Task item
Make an exact copy of the entries, taking out every picture.

>>>

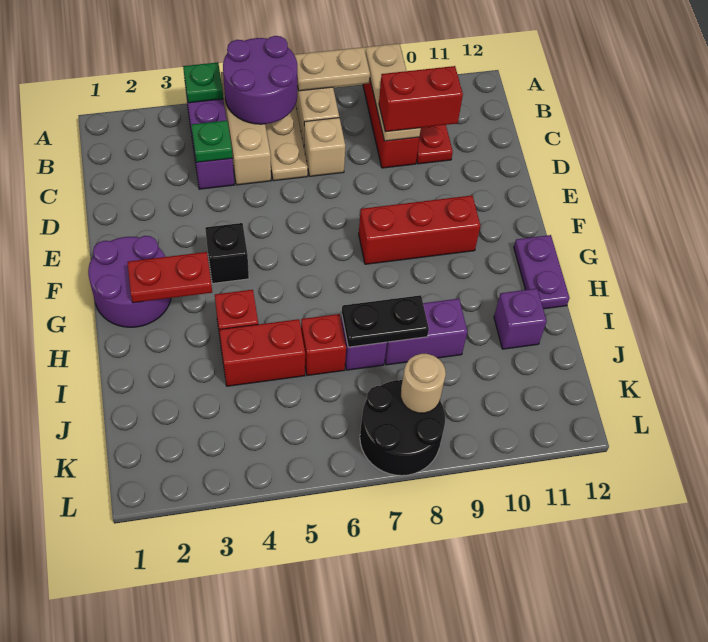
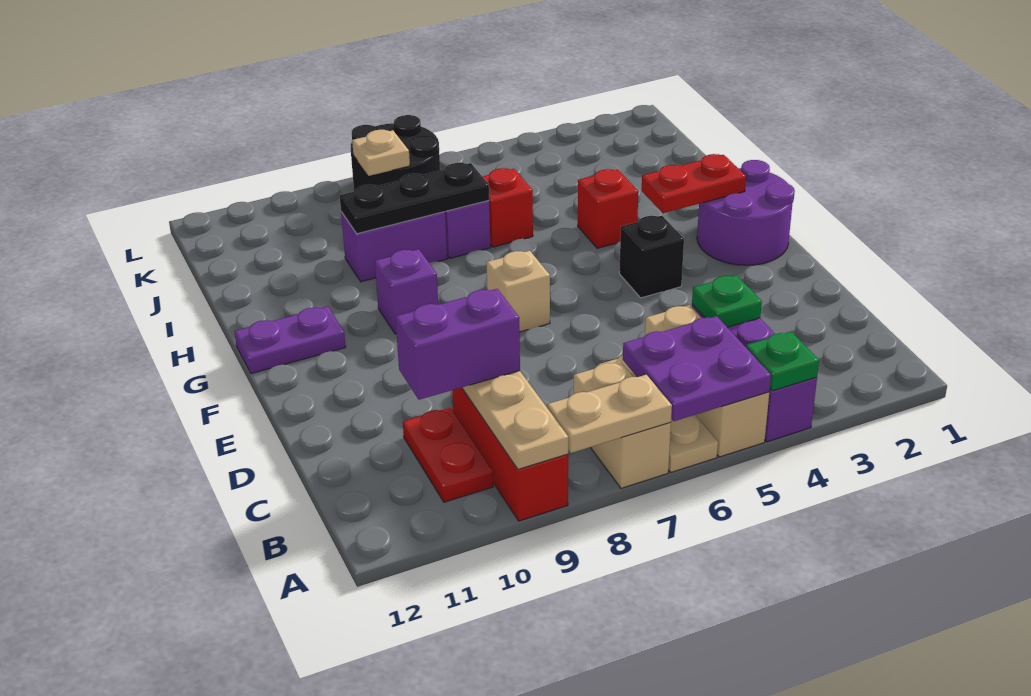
purple round brick A5:B6 level 2 -> purple plate A5:B6 level 2
tan brick C7 level 1 -> tan brick F7 level 1
red brick C9:C10 level 3 -> purple brick C9:C10 level 3
red brick F8:F10 level 1 -> none
purple plate G12:H12 level 1 -> purple plate G11:G12 level 1
red brick I4:I5 level 1 -> none
black plate I7:I8 level 2 -> black plate I7:I9 level 2
purple brick I11 level 1 -> purple brick G9 level 1
tan round brick K8 level 2 -> tan plate K8 level 2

<<<

Answer box
purple round brick A5:B6 level 2 -> purple plate A5:B6 level 2
tan brick C7 level 1 -> tan brick F7 level 1
red brick C9:C10 level 3 -> purple brick C9:C10 level 3
red brick F8:F10 level 1 -> none
purple plate G12:H12 level 1 -> purple plate G11:G12 level 1
red brick I4:I5 level 1 -> none
black plate I7:I8 level 2 -> black plate I7:I9 level 2
purple brick I11 level 1 -> purple brick G9 level 1
tan round brick K8 level 2 -> tan plate K8 level 2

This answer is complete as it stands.